*The problem*. Keep the pictures out, please, and set down every record exactly.

*Records contained in a dataset*.
* * * * * * * * *
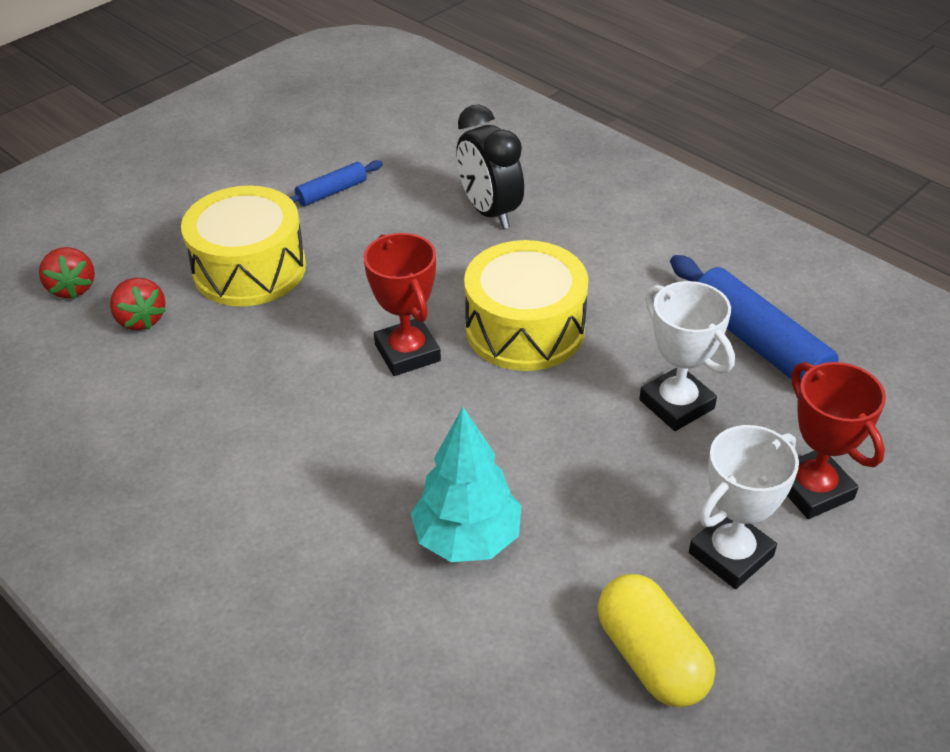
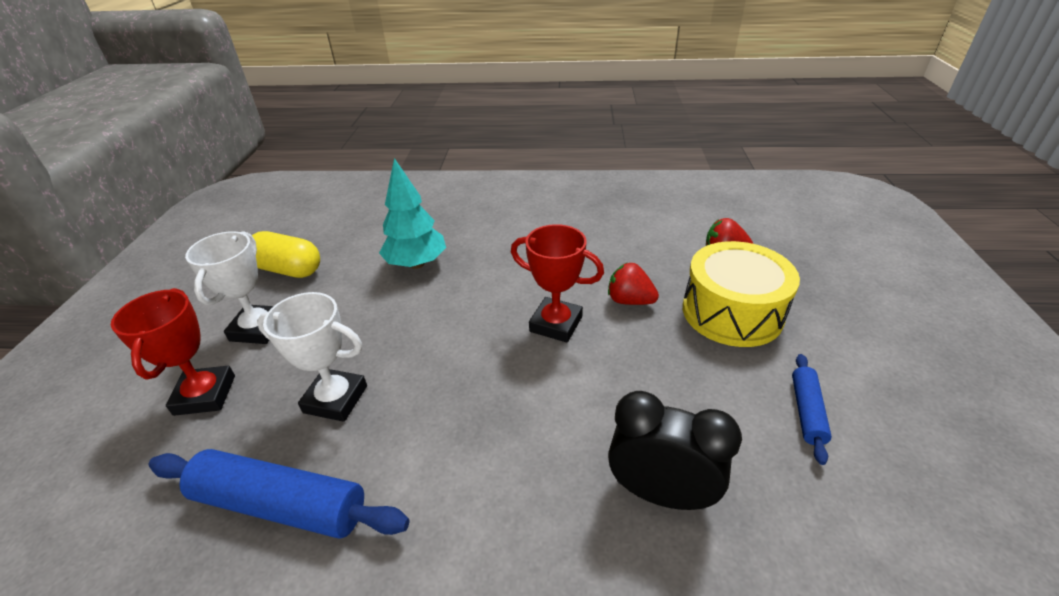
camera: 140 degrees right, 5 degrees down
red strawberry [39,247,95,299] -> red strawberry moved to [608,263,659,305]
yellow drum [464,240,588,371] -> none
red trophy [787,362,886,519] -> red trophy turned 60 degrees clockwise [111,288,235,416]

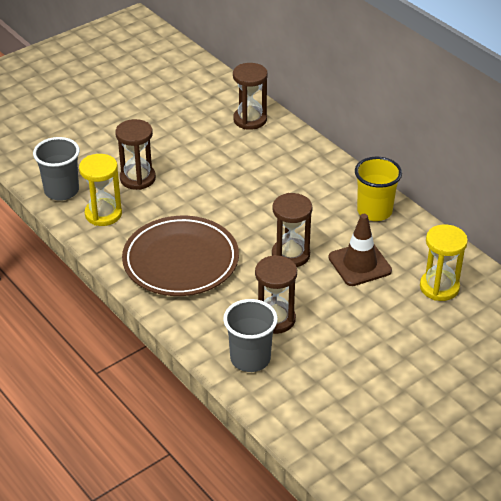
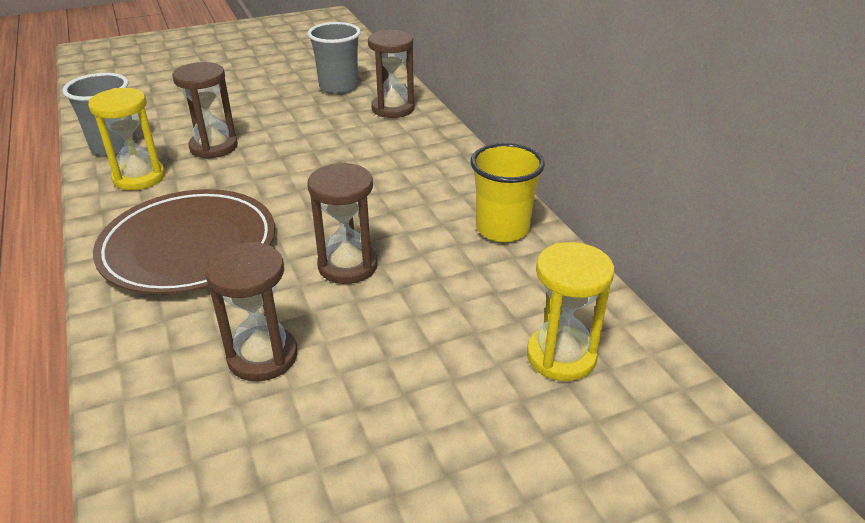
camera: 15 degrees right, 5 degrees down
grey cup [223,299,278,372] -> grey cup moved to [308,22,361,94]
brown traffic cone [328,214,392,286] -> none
* * * * * * * * *
*Task answer*.
camera: 140 degrees right, 5 degrees down
red strawberry [39,247,95,299] -> red strawberry moved to [608,263,659,305]
yellow drum [464,240,588,371] -> none
red trophy [787,362,886,519] -> red trophy turned 60 degrees clockwise [111,288,235,416]

camera: 15 degrees right, 5 degrees down
grey cup [223,299,278,372] -> grey cup moved to [308,22,361,94]
brown traffic cone [328,214,392,286] -> none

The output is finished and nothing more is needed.